→ **YOUR INSTRUCTIONS**: For the listing below, give the number of lines in which "minus" occurs. Add nothing.

→ **SOURCE MATERIAL**:

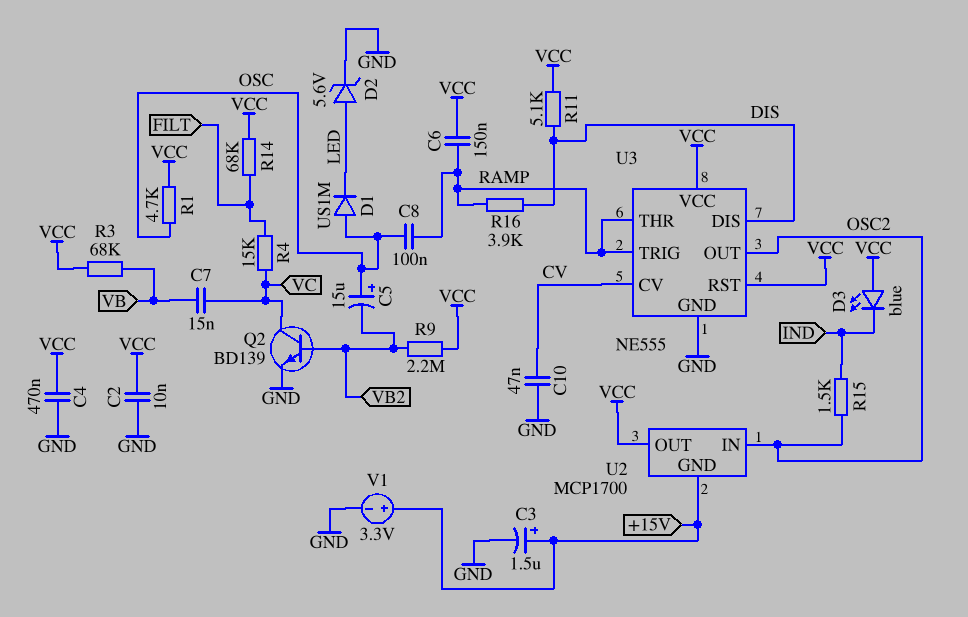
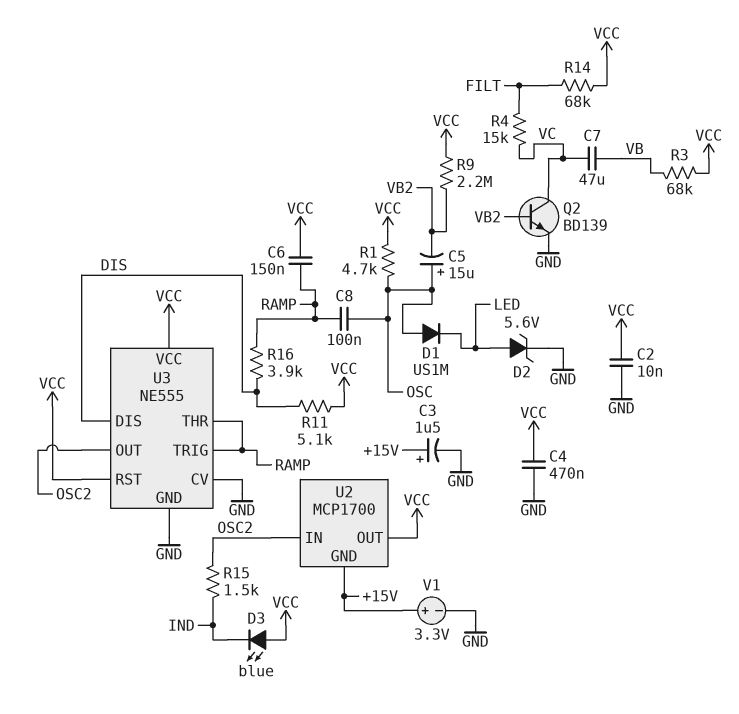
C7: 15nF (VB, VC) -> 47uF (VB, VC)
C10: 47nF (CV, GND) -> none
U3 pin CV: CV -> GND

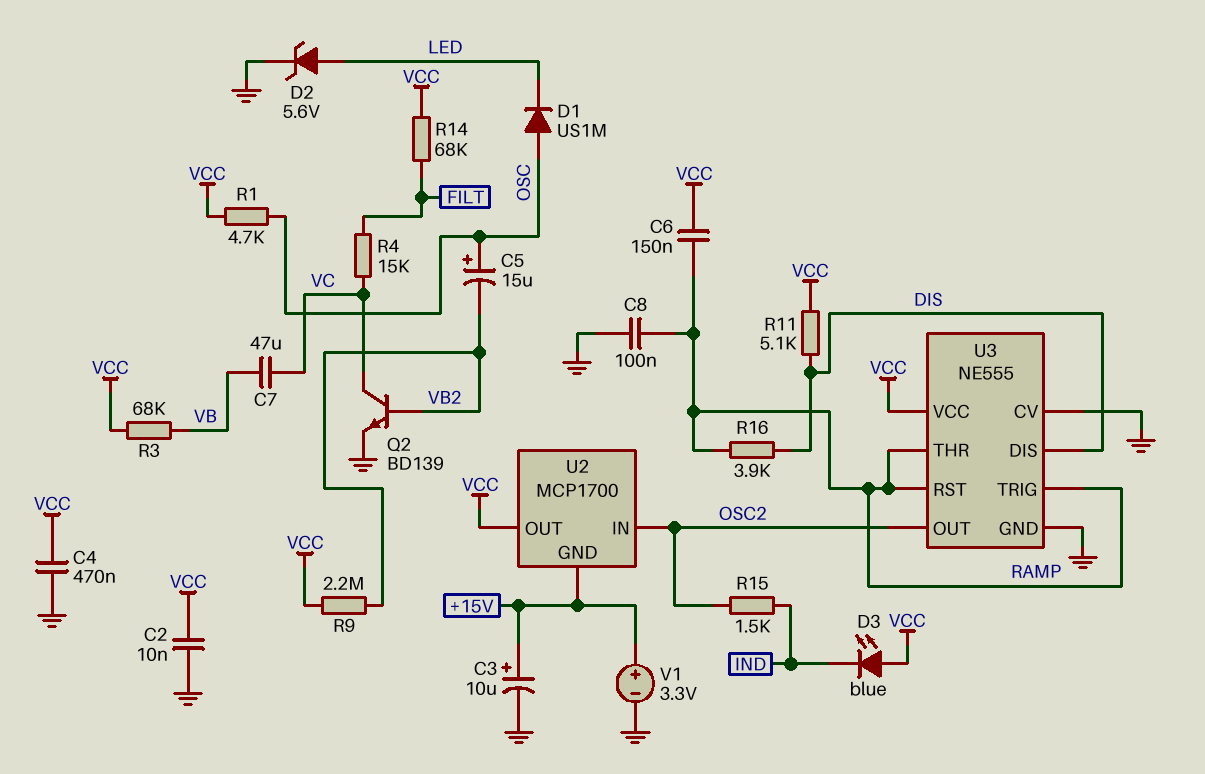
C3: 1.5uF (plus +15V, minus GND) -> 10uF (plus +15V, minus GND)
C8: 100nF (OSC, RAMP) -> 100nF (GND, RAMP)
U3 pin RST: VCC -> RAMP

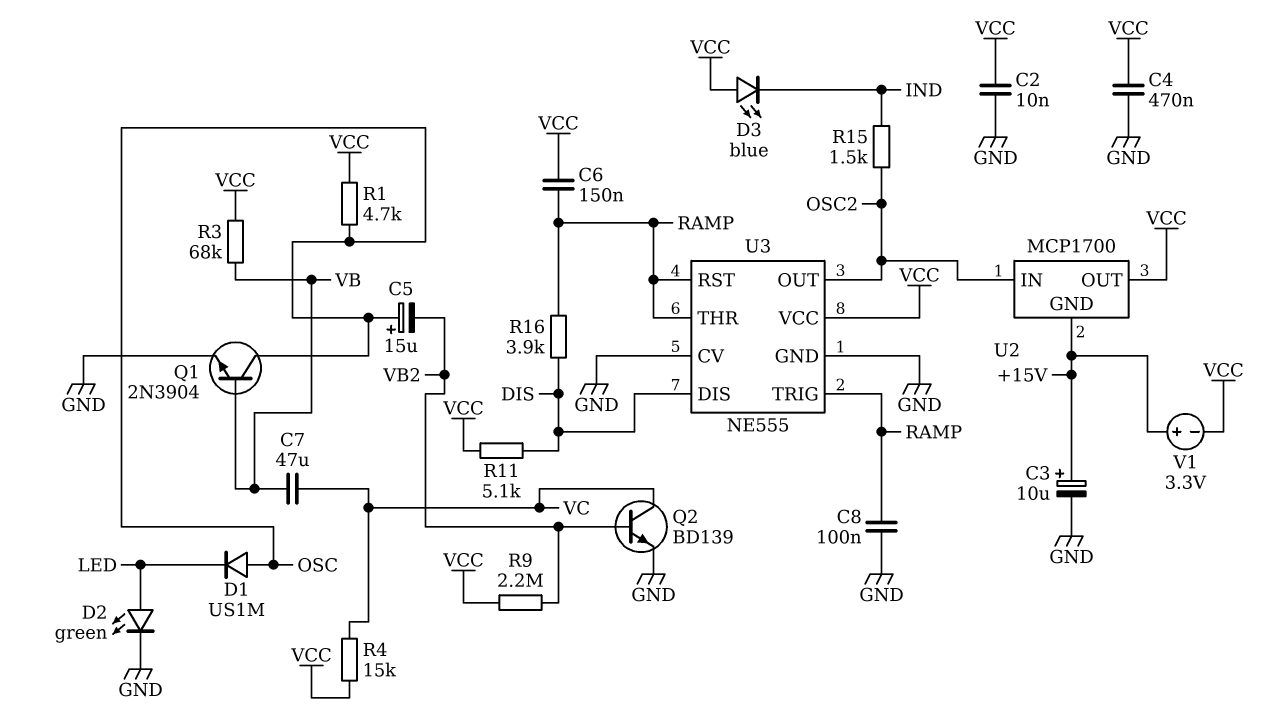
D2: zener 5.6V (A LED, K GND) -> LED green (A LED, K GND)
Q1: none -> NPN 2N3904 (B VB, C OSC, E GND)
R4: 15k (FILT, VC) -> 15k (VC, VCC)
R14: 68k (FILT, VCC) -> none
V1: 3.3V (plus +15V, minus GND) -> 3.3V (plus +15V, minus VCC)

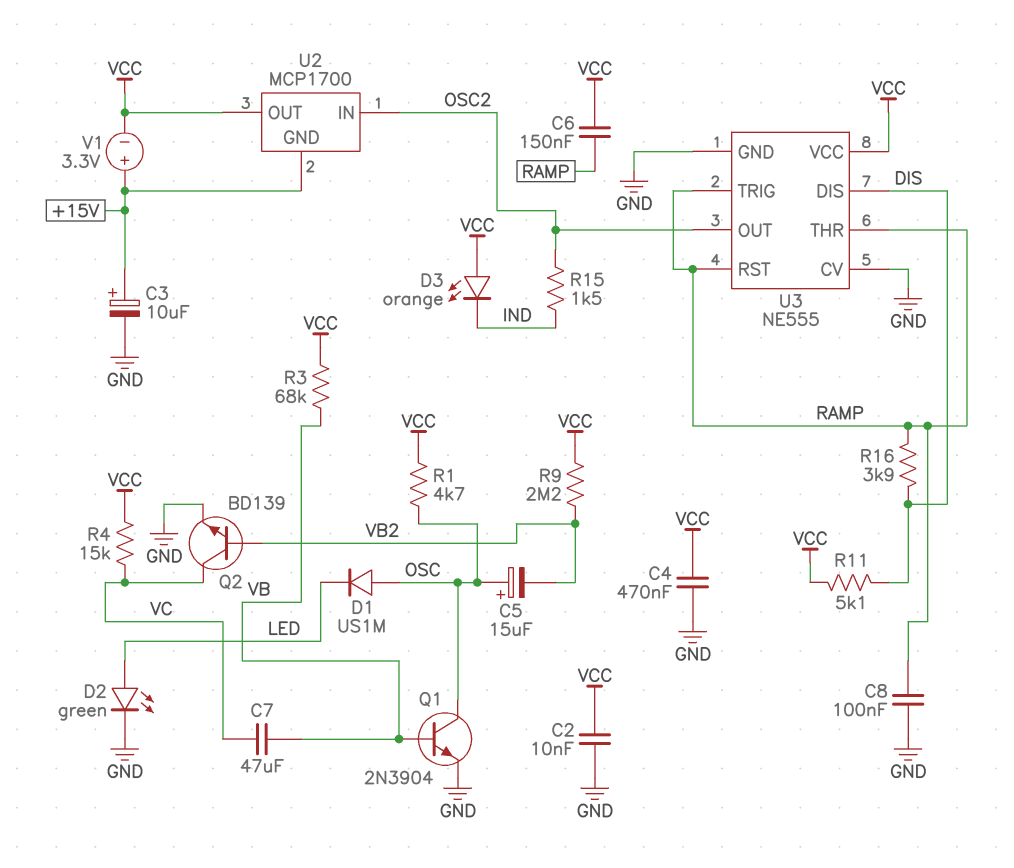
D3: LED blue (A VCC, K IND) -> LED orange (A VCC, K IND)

→ **REPLY TO THE EXERCISE**: 2